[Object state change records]
= = = = =

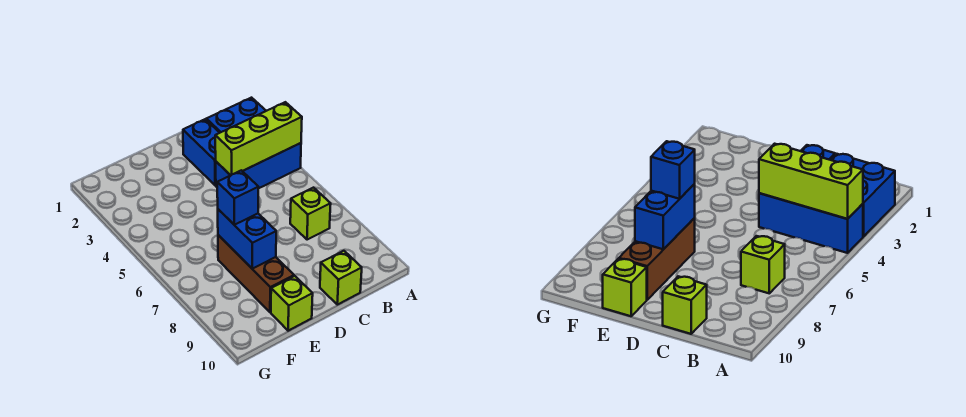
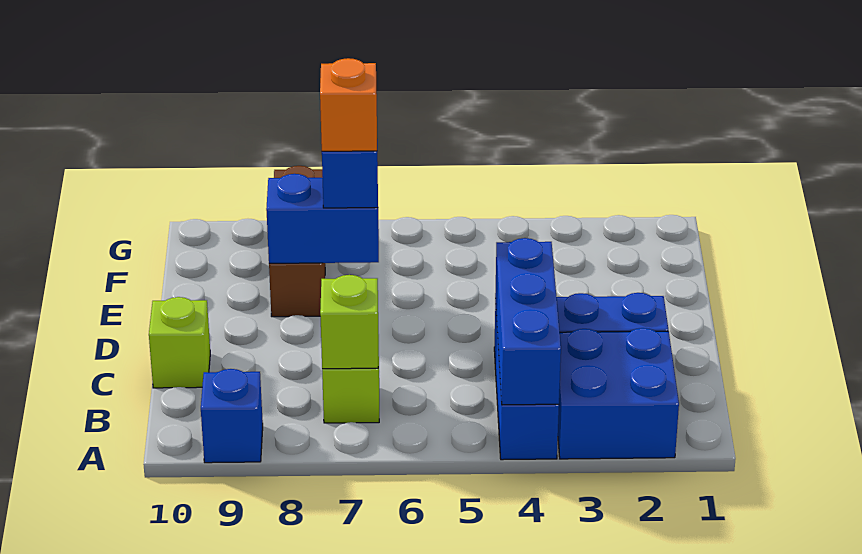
lime brick A4:C4 level 2 -> blue brick A4:C4 level 2
none -> blue brick A9 level 1
brown brick E7:E9 level 1 -> brown brick E8:G8 level 1
none -> orange brick E7 level 4
lime brick E10 level 1 -> lime brick B7 level 2

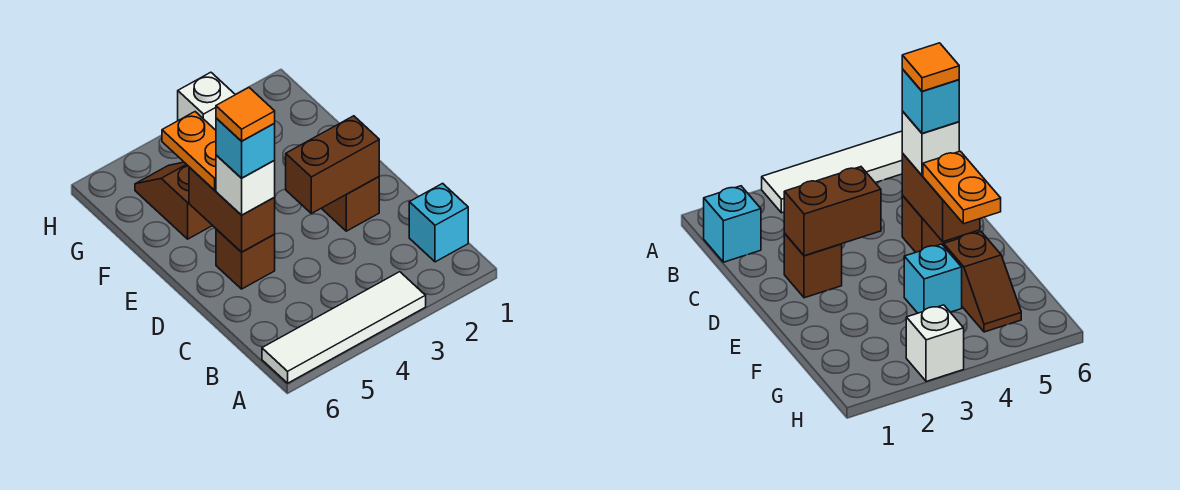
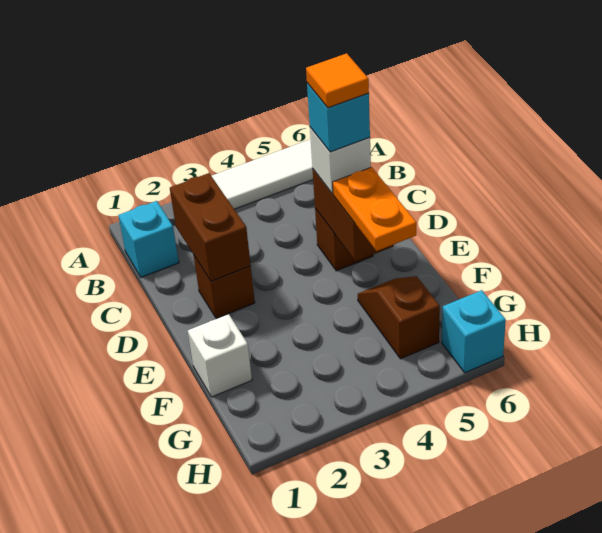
brown brick D2:D3 level 2 -> brown brick C2:D2 level 2
cyan brick F4 level 1 -> cyan brick H6 level 1
brown slope F5:G5 level 1 top F -> brown slope F5:G5 level 1 top G
white brick H3 level 1 -> white brick F1 level 1

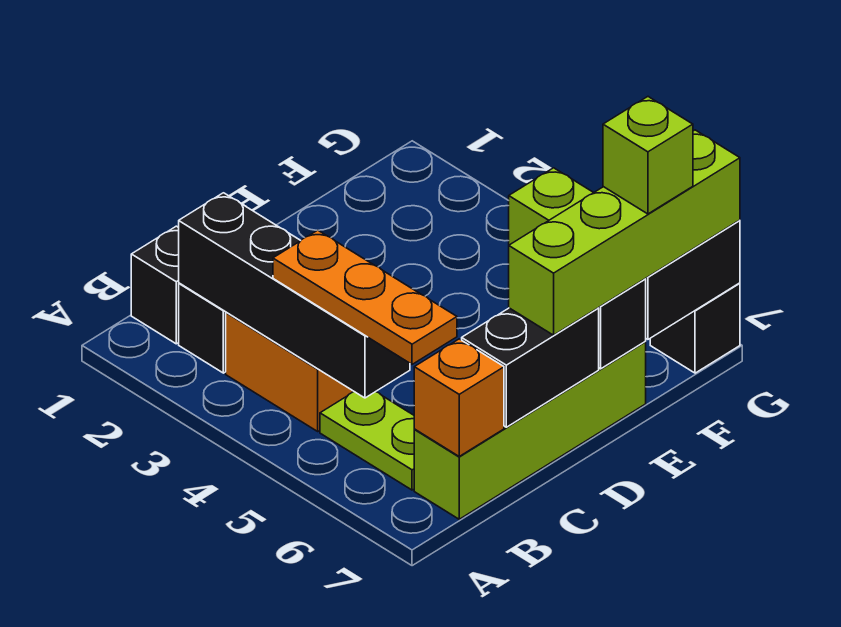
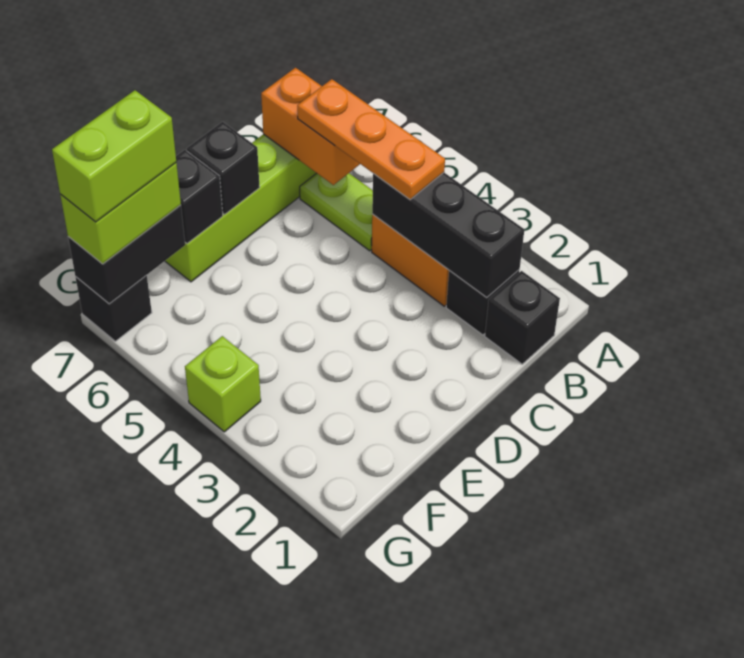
black brick B2:B5 level 2 -> black brick B2:B4 level 2
orange brick B7 level 2 -> orange brick B6:B7 level 2
black brick C7:D7 level 2 -> black brick D7 level 2
lime brick D7:G7 level 3 -> lime brick F7:G7 level 3
lime brick F7 level 4 -> lime brick F7:G7 level 4

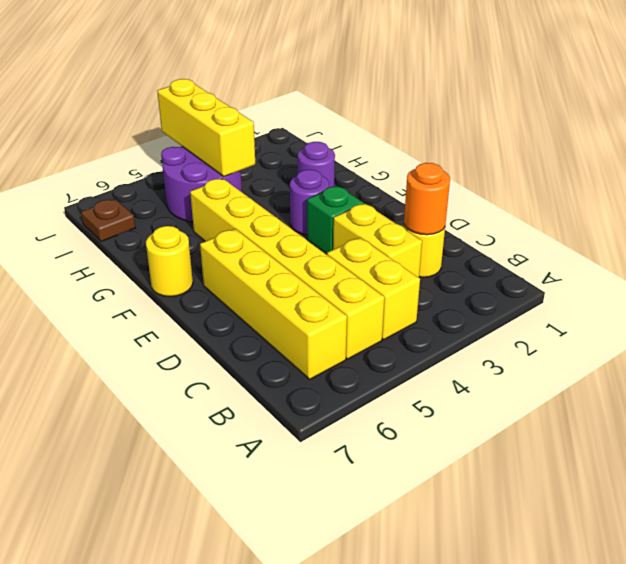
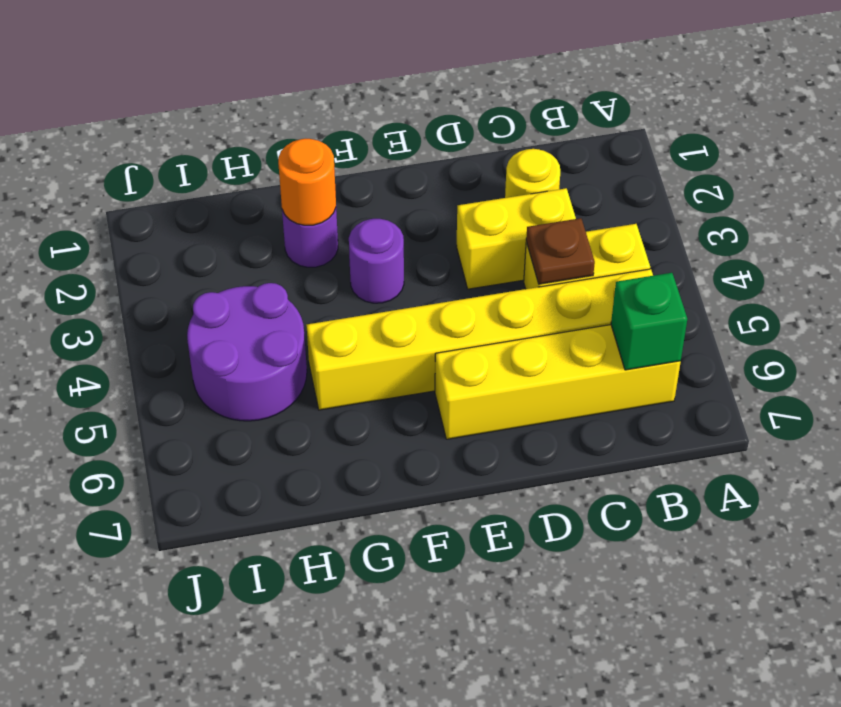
orange round brick C2 level 2 -> orange round brick G2 level 2
green brick E3 level 1 -> green brick B6 level 2
yellow round brick F7 level 1 -> none
yellow brick H4:J4 level 2 -> none
brown plate I7 level 1 -> brown plate C4 level 2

= = = = =

▶ **Problem details**
The records above need to be given again exactly. Omit the pictures.

▶ **Answer to the problem**
lime brick A4:C4 level 2 -> blue brick A4:C4 level 2
none -> blue brick A9 level 1
brown brick E7:E9 level 1 -> brown brick E8:G8 level 1
none -> orange brick E7 level 4
lime brick E10 level 1 -> lime brick B7 level 2

brown brick D2:D3 level 2 -> brown brick C2:D2 level 2
cyan brick F4 level 1 -> cyan brick H6 level 1
brown slope F5:G5 level 1 top F -> brown slope F5:G5 level 1 top G
white brick H3 level 1 -> white brick F1 level 1

black brick B2:B5 level 2 -> black brick B2:B4 level 2
orange brick B7 level 2 -> orange brick B6:B7 level 2
black brick C7:D7 level 2 -> black brick D7 level 2
lime brick D7:G7 level 3 -> lime brick F7:G7 level 3
lime brick F7 level 4 -> lime brick F7:G7 level 4

orange round brick C2 level 2 -> orange round brick G2 level 2
green brick E3 level 1 -> green brick B6 level 2
yellow round brick F7 level 1 -> none
yellow brick H4:J4 level 2 -> none
brown plate I7 level 1 -> brown plate C4 level 2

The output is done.